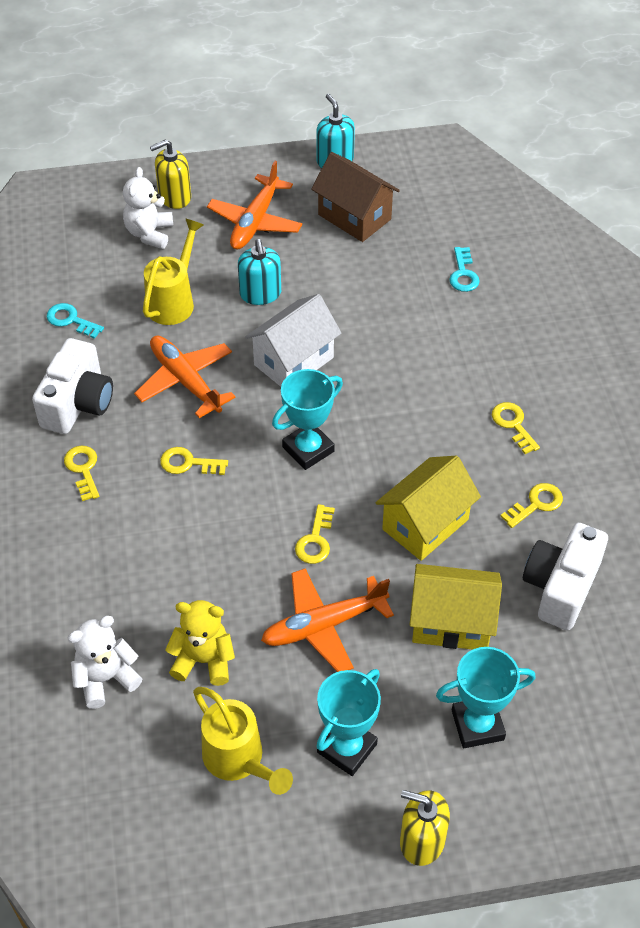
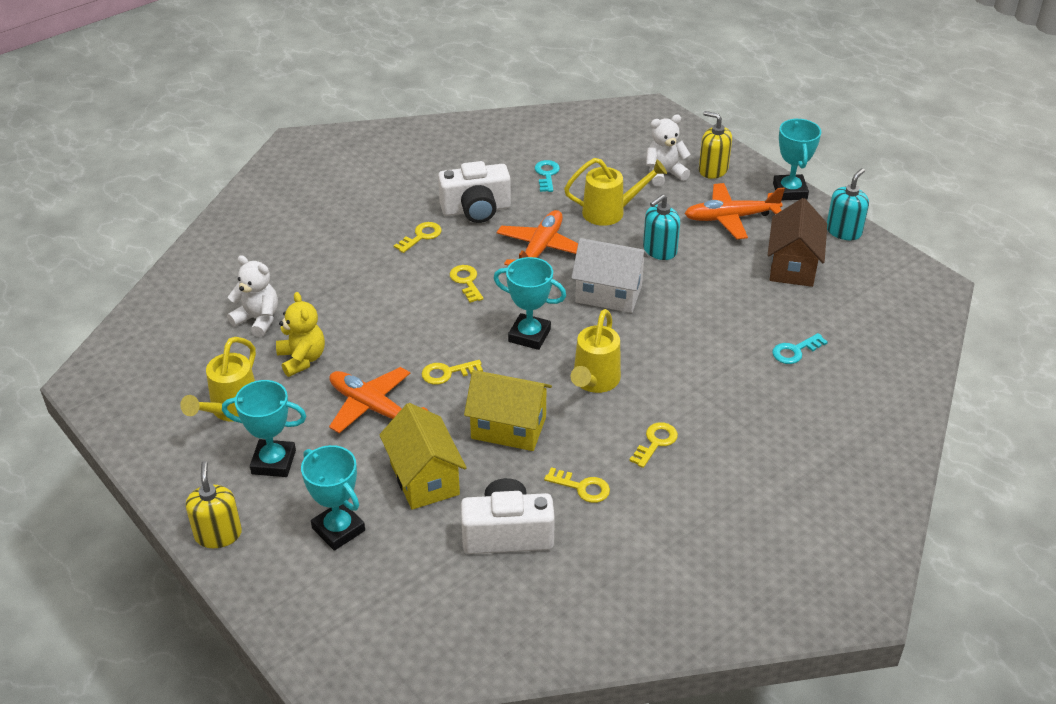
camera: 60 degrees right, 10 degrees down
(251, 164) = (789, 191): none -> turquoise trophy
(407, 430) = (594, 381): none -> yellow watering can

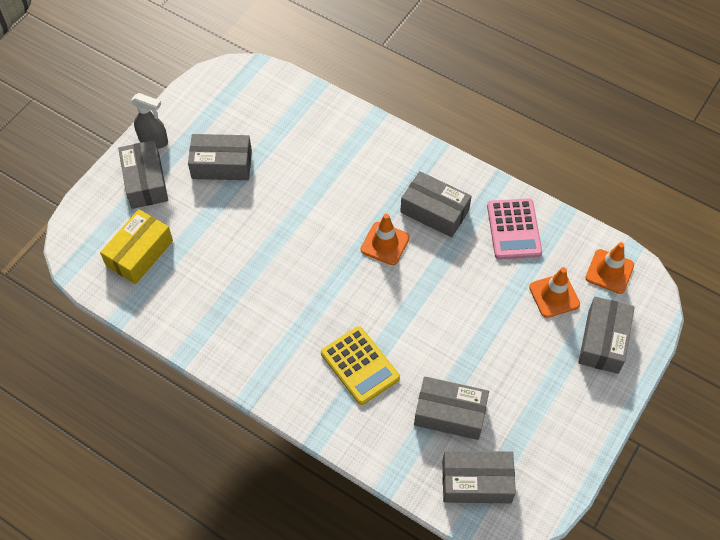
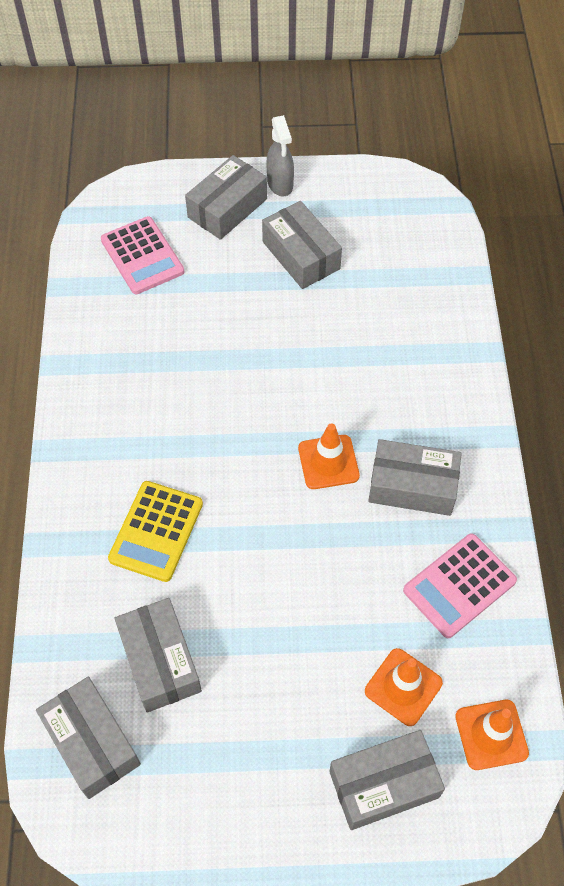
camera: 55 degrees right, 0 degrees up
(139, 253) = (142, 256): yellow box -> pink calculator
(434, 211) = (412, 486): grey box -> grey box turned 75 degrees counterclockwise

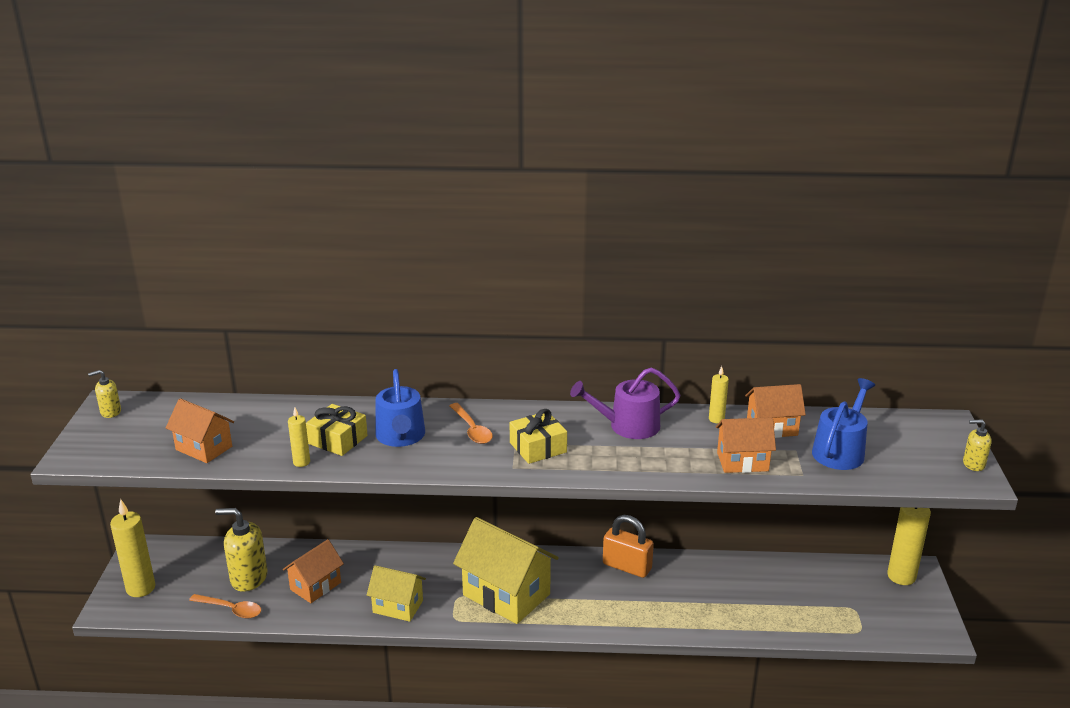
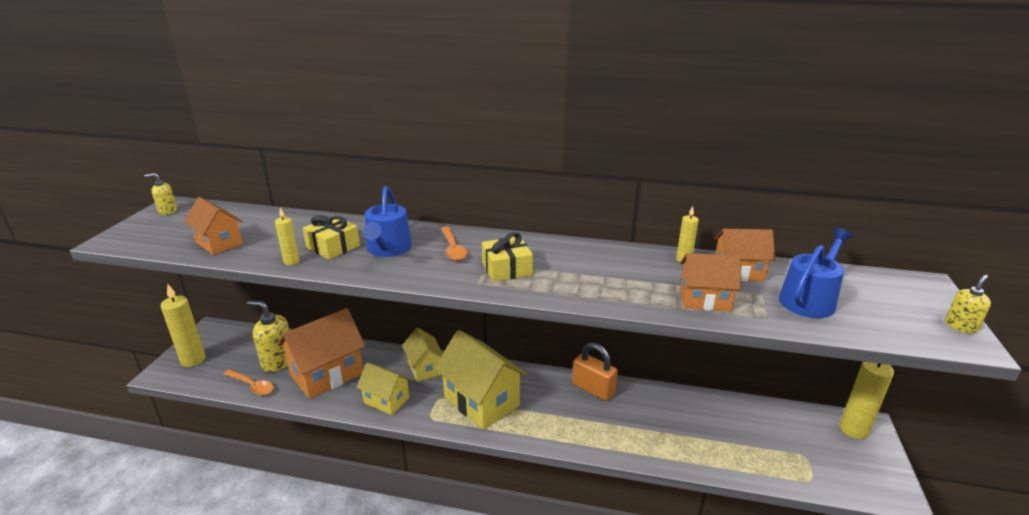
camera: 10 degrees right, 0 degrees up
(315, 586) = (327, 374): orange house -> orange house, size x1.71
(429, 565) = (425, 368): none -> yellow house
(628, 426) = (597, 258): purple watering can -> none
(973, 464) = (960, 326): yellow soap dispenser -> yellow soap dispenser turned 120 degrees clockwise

——

All lines from the one with "(628, 426) = (597, 258): purple" onward to the end of the records above should be repeated exactly, and only those lines.

-- Written response --
(628, 426) = (597, 258): purple watering can -> none
(973, 464) = (960, 326): yellow soap dispenser -> yellow soap dispenser turned 120 degrees clockwise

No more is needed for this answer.